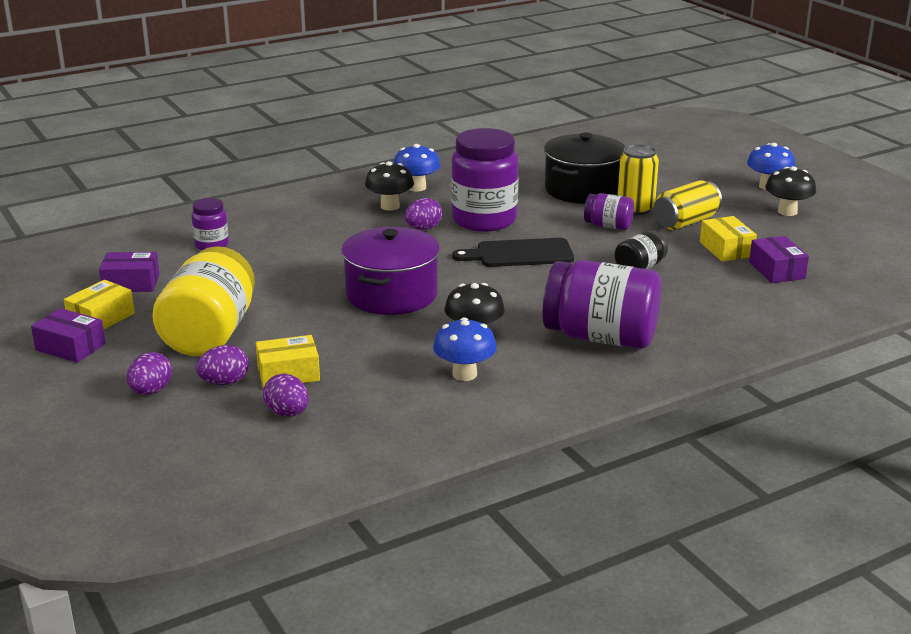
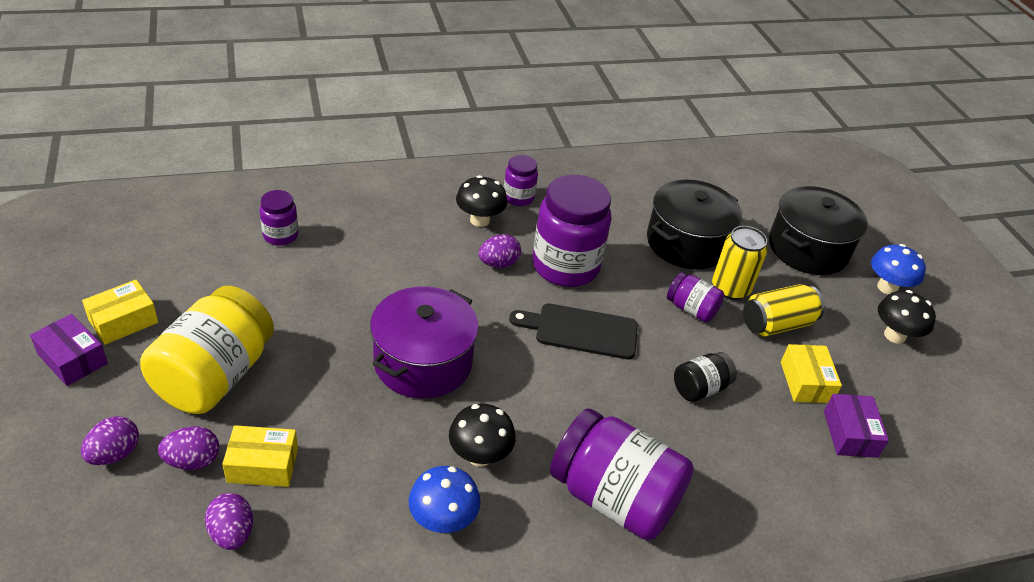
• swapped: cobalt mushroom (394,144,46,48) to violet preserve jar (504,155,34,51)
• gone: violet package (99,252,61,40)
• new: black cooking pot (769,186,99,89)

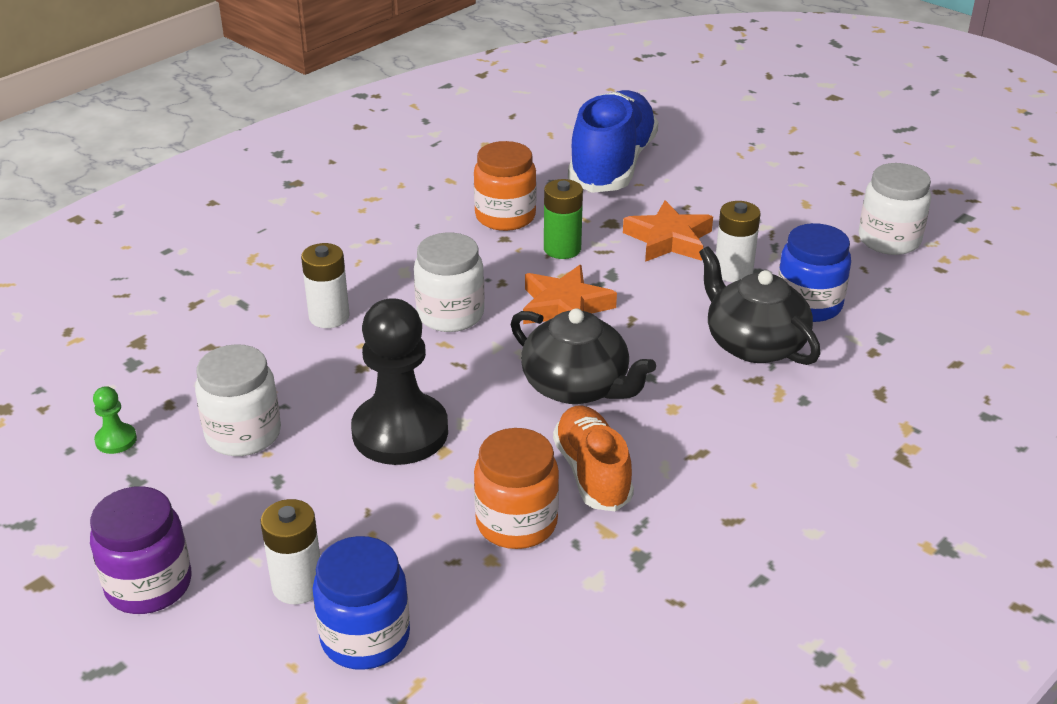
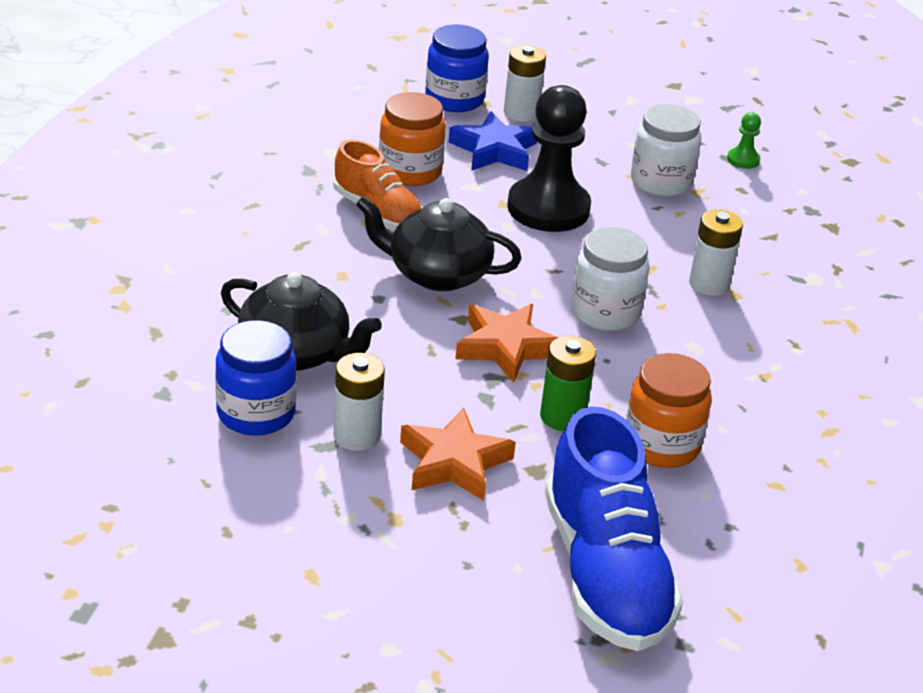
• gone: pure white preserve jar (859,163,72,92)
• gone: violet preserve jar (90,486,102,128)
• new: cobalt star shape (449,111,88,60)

..........

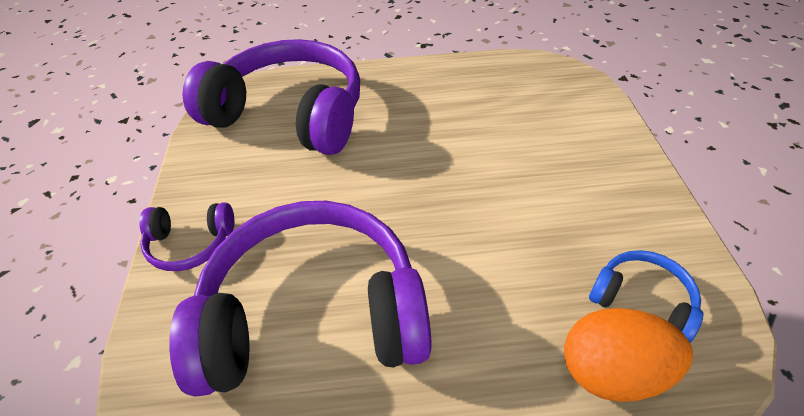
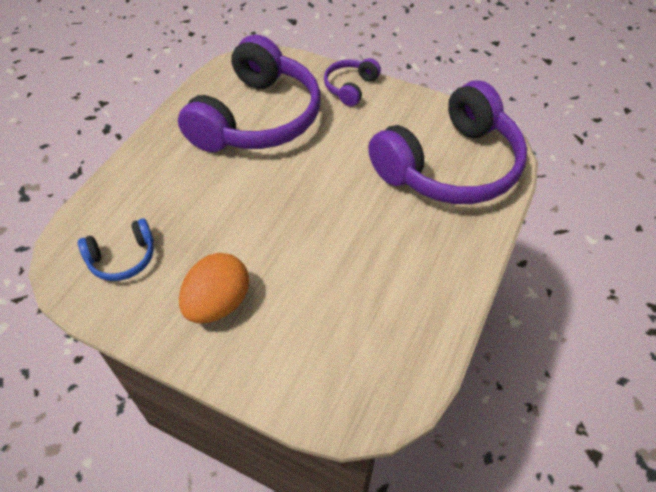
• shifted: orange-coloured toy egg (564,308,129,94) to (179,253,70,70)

..........

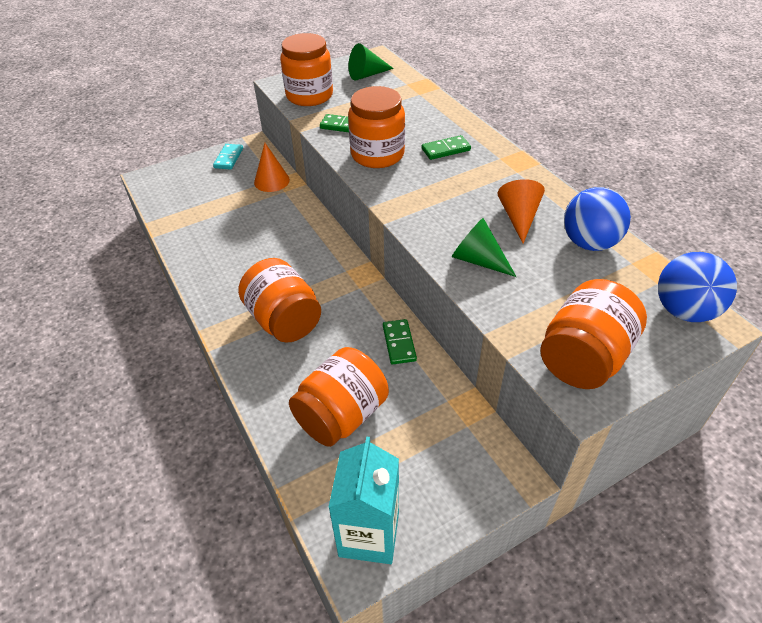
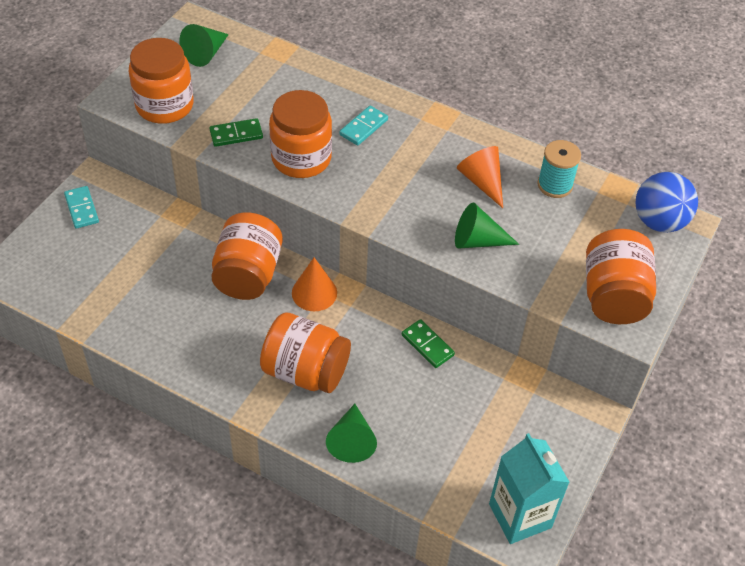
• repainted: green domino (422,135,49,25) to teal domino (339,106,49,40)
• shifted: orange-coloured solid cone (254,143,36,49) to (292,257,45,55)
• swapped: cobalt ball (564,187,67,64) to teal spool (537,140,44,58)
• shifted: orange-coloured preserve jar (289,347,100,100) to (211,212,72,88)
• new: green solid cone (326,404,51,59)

..........

From the listing above, repeat exactly the lines starting at the line that includes "preserve jar (504,155,34,51)" and ending at the line that includes "violet package (99,252,61,40)", with nothing outside that span.

• swapped: cobalt mushroom (394,144,46,48) to violet preserve jar (504,155,34,51)
• gone: violet package (99,252,61,40)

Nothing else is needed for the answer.